■ Dataset records
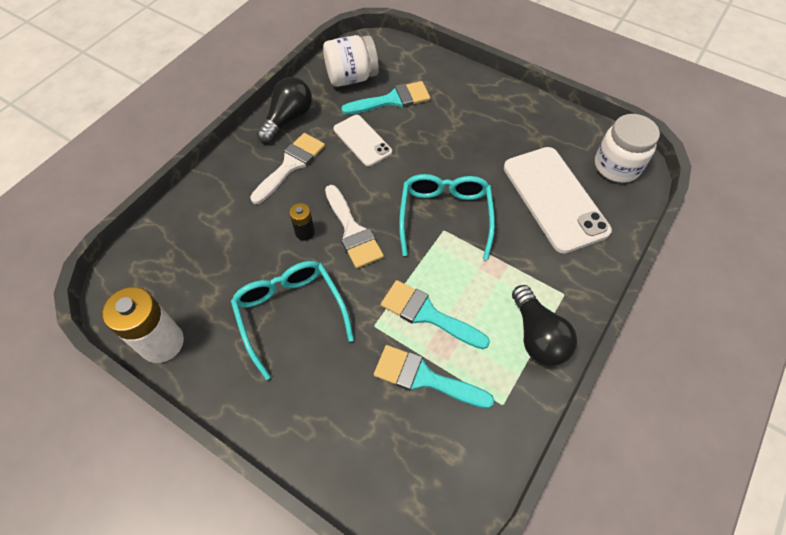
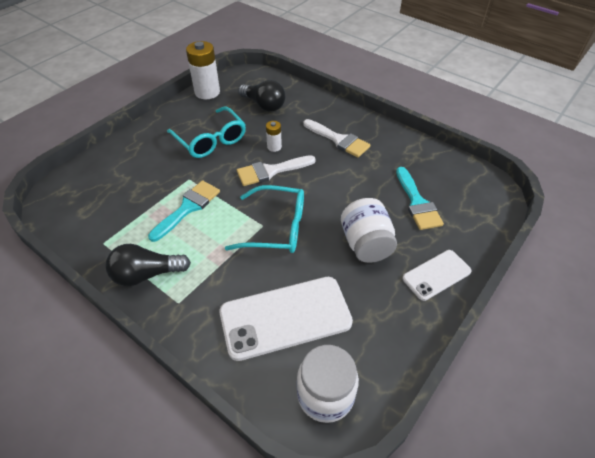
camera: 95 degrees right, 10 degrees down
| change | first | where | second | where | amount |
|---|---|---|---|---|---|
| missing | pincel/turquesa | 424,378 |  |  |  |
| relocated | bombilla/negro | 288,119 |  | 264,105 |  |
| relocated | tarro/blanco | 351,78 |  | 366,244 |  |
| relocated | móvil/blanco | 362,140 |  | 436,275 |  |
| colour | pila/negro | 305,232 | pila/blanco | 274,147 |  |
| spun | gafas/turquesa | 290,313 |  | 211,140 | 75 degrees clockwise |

■ Exercise
Every line above should be retyped exactly; the pictures do not belong in the copy.

■ Result for this task
camera: 95 degrees right, 10 degrees down
| change | first | where | second | where | amount |
|---|---|---|---|---|---|
| missing | pincel/turquesa | 424,378 |  |  |  |
| relocated | bombilla/negro | 288,119 |  | 264,105 |  |
| relocated | tarro/blanco | 351,78 |  | 366,244 |  |
| relocated | móvil/blanco | 362,140 |  | 436,275 |  |
| colour | pila/negro | 305,232 | pila/blanco | 274,147 |  |
| spun | gafas/turquesa | 290,313 |  | 211,140 | 75 degrees clockwise |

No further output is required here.